:: WORK INSTRUCTION ::
Copy out all lines from the material that contain the string "negro".

*** Opening of RECORDS FOR THIS EXERCISE ***

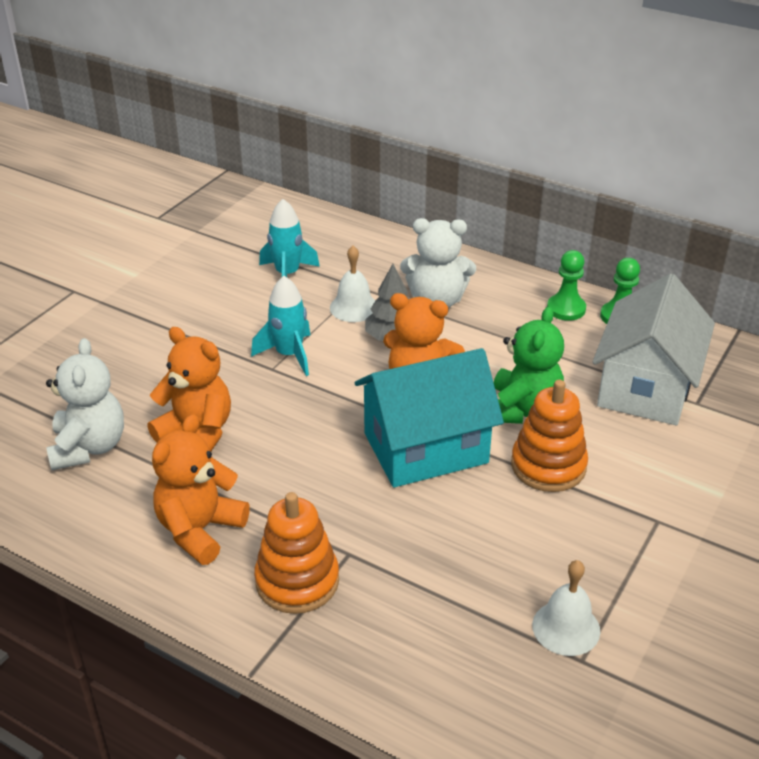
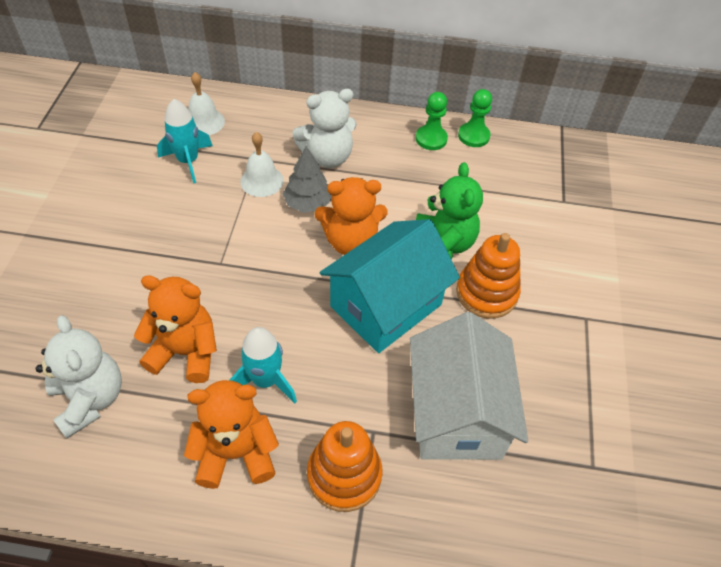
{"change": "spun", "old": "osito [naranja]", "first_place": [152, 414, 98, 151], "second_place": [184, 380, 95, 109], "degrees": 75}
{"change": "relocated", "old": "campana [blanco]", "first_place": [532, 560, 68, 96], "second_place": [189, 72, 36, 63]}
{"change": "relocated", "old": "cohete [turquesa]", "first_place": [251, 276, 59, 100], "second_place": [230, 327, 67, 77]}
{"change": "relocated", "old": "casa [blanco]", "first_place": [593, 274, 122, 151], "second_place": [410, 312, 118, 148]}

*** Close of RECORDS FOR THIS EXERCISE ***
*** Opening of RECORDS FOR THIS EXERCISE ***

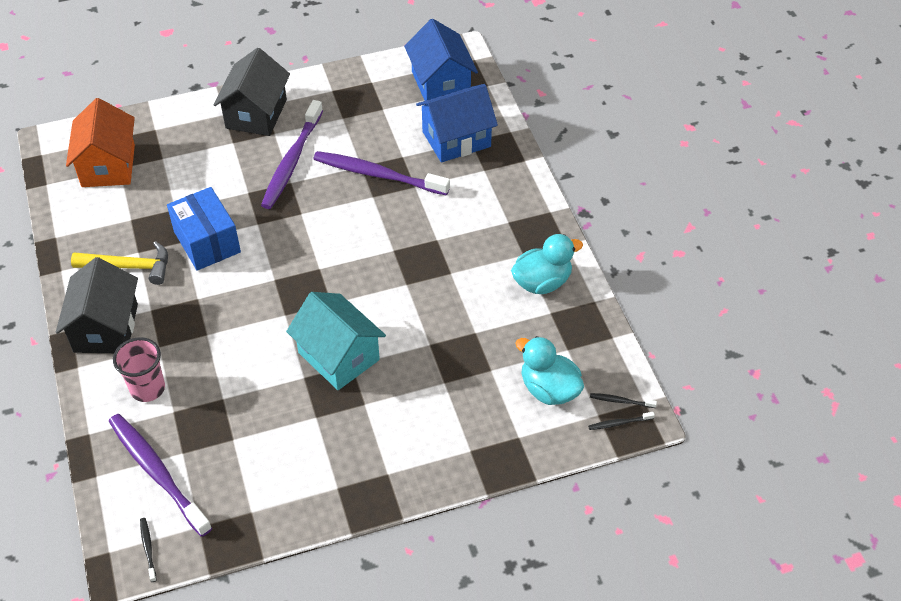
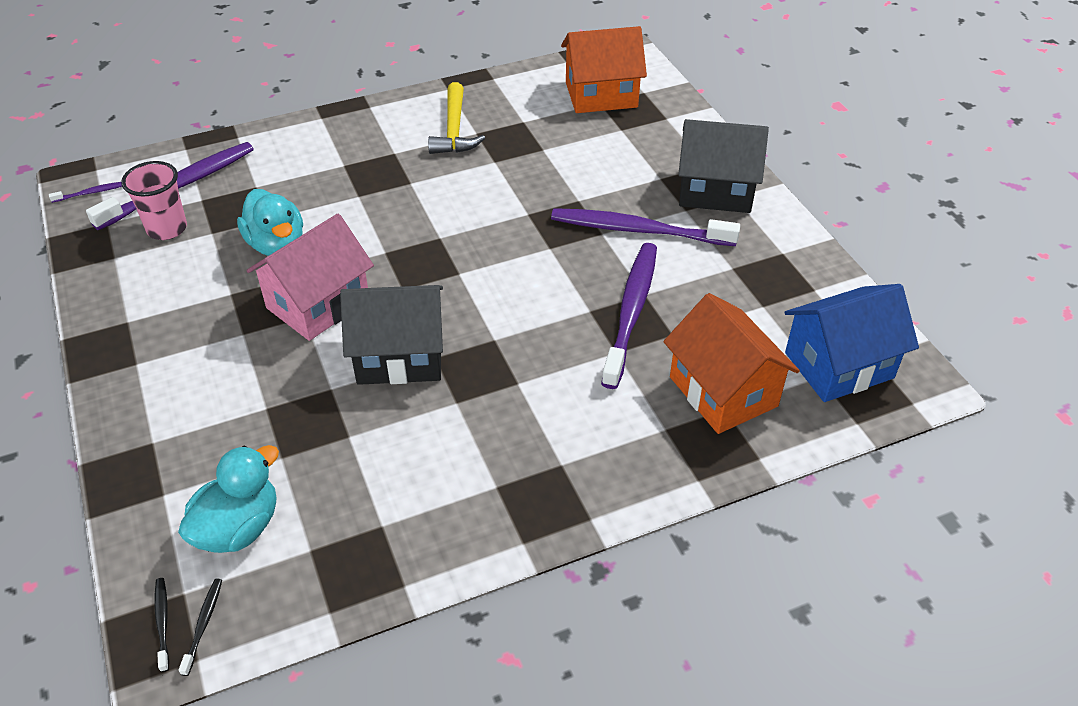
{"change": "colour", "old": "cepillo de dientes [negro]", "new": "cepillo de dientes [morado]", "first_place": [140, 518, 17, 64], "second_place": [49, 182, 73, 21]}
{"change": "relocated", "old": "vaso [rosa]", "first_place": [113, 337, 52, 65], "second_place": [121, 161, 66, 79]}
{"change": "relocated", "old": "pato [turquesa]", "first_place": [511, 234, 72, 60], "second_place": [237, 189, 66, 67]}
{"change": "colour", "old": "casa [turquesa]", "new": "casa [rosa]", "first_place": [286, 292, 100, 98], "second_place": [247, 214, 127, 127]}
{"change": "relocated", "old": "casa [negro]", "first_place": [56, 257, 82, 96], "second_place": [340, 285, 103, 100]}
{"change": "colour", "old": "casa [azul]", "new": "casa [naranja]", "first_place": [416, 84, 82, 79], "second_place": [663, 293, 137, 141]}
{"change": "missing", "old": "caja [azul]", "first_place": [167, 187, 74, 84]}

*** Close of RECORDS FOR THIS EXERCISE ***

:: TASK RESULT ::
{"change": "colour", "old": "cepillo de dientes [negro]", "new": "cepillo de dientes [morado]", "first_place": [140, 518, 17, 64], "second_place": [49, 182, 73, 21]}
{"change": "relocated", "old": "casa [negro]", "first_place": [56, 257, 82, 96], "second_place": [340, 285, 103, 100]}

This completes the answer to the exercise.